A word-for-word copy of the entries is needed, and it should contain no images.
....
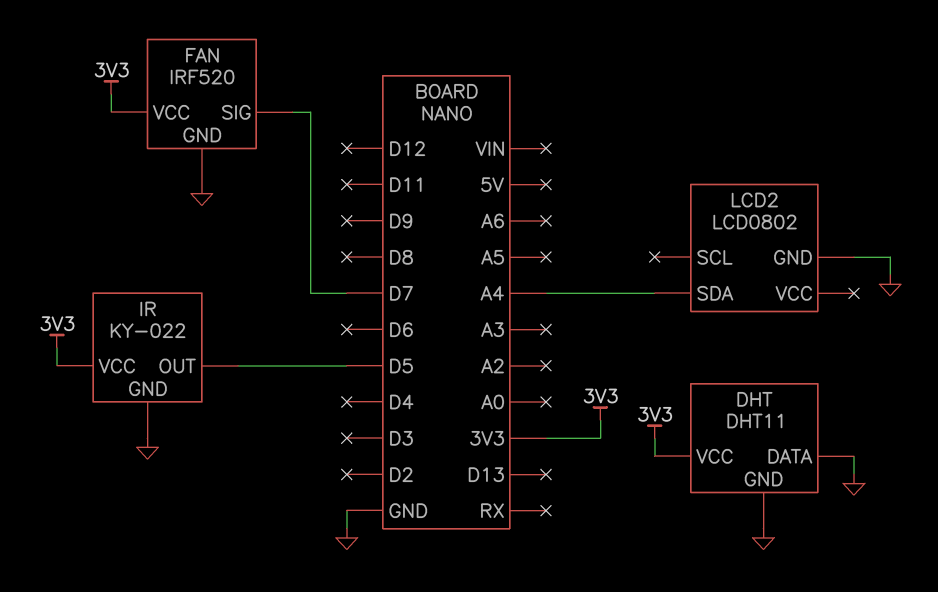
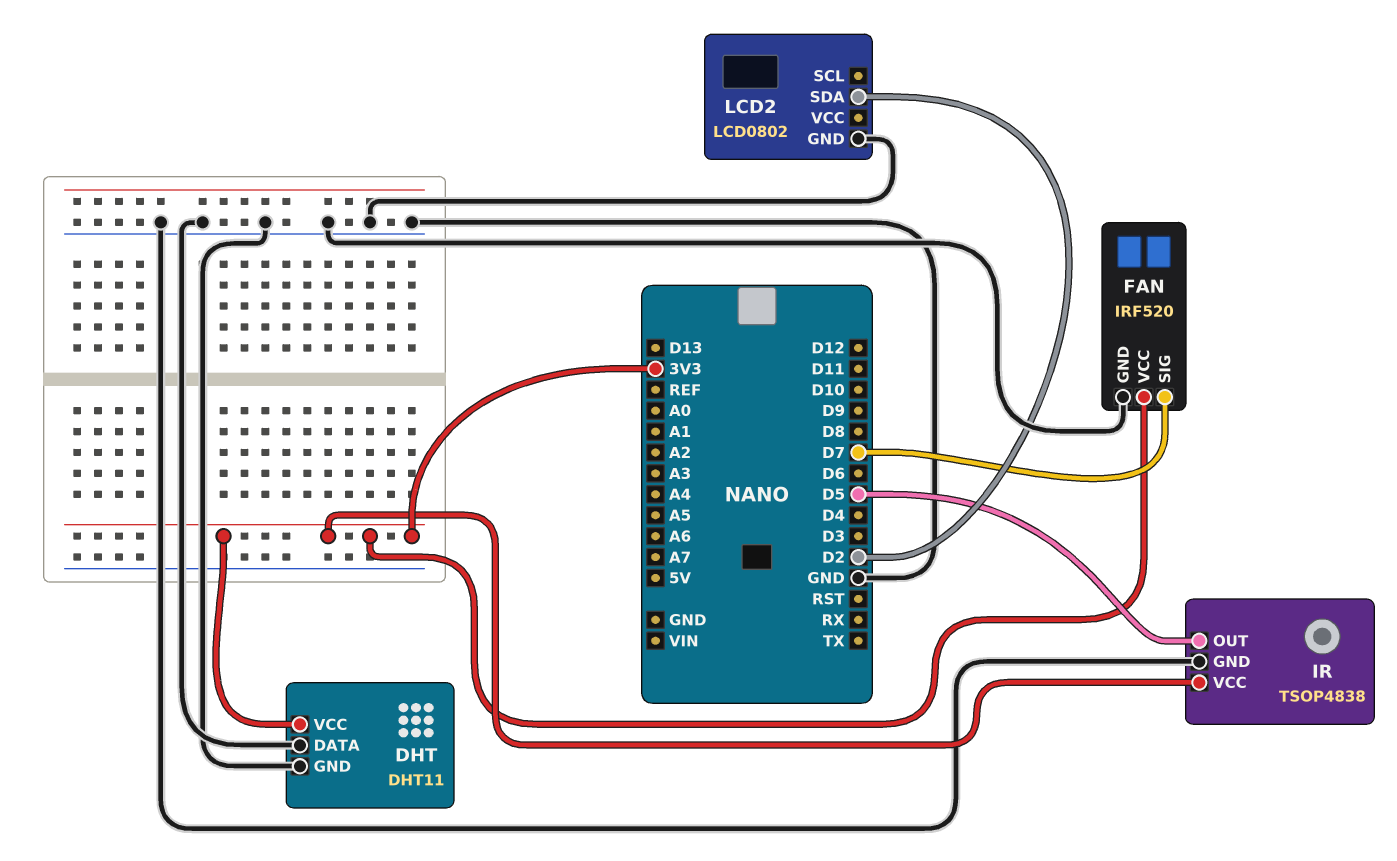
IR: KY-022 -> TSOP4838
LCD2 pin SDA: A4 -> D2

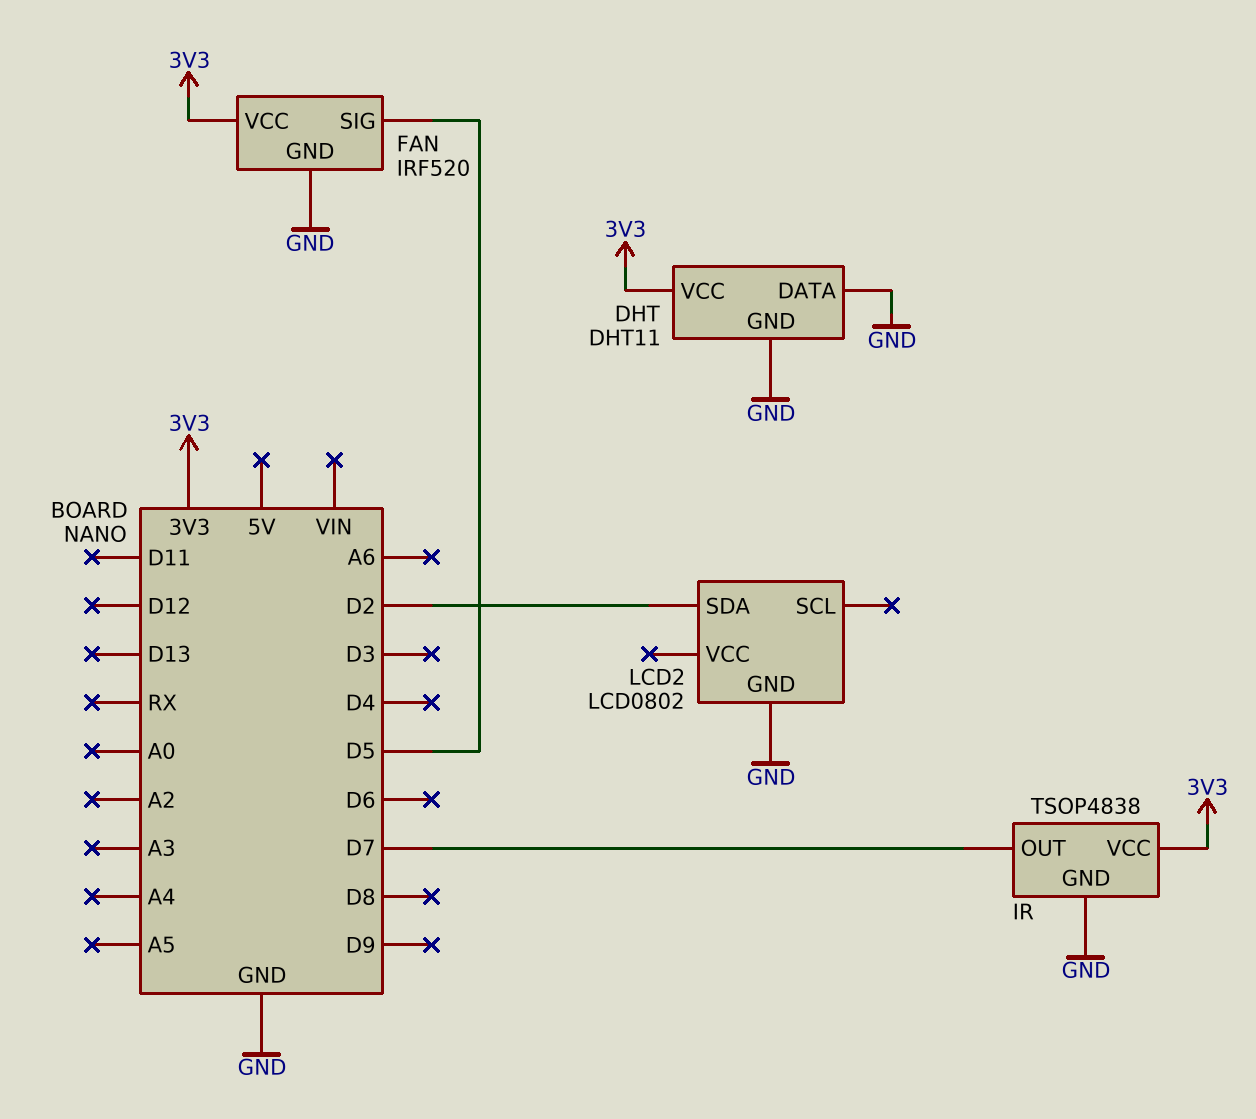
FAN pin SIG: D7 -> D5
IR pin OUT: D5 -> D7

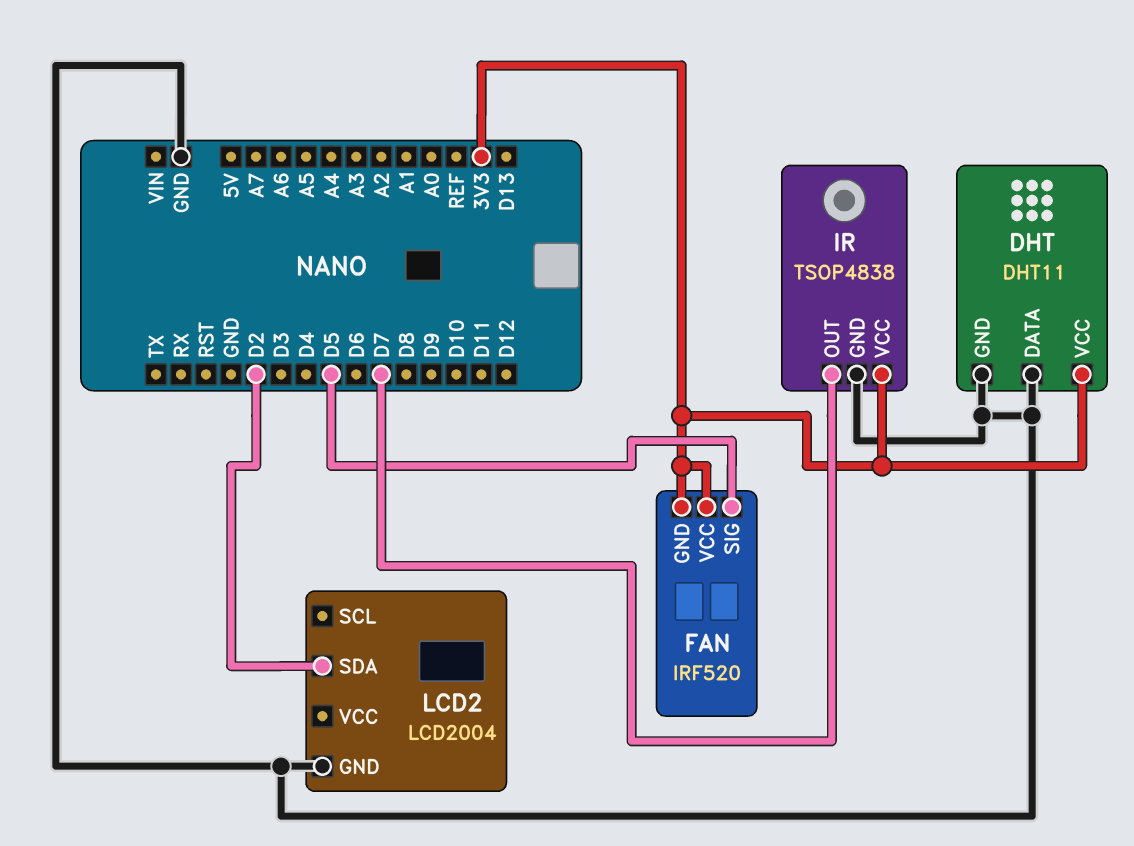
FAN pin GND: GND -> 3V3
LCD2: LCD0802 -> LCD2004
....
Output for this task »
IR: KY-022 -> TSOP4838
LCD2 pin SDA: A4 -> D2

FAN pin SIG: D7 -> D5
IR pin OUT: D5 -> D7

FAN pin GND: GND -> 3V3
LCD2: LCD0802 -> LCD2004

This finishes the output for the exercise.